▸ AIM OF THE EXERCISE
Nothing but the lines from the one containing "white brick B8 level 2 -> none" to the end of the data should be returned, each exactly as written.

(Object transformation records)

• • • •

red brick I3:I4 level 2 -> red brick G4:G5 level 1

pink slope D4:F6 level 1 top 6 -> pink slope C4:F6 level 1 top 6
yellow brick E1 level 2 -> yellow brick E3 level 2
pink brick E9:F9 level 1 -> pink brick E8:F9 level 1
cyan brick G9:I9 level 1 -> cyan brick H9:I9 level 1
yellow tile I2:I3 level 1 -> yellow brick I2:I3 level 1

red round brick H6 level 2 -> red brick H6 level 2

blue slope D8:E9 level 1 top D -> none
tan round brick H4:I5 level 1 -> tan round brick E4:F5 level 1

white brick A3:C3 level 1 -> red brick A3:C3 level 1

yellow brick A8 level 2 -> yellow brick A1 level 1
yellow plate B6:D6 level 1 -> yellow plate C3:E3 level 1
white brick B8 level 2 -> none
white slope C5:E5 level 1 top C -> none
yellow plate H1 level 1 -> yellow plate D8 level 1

• • • •

▸ EXERCISE RESULT
white brick B8 level 2 -> none
white slope C5:E5 level 1 top C -> none
yellow plate H1 level 1 -> yellow plate D8 level 1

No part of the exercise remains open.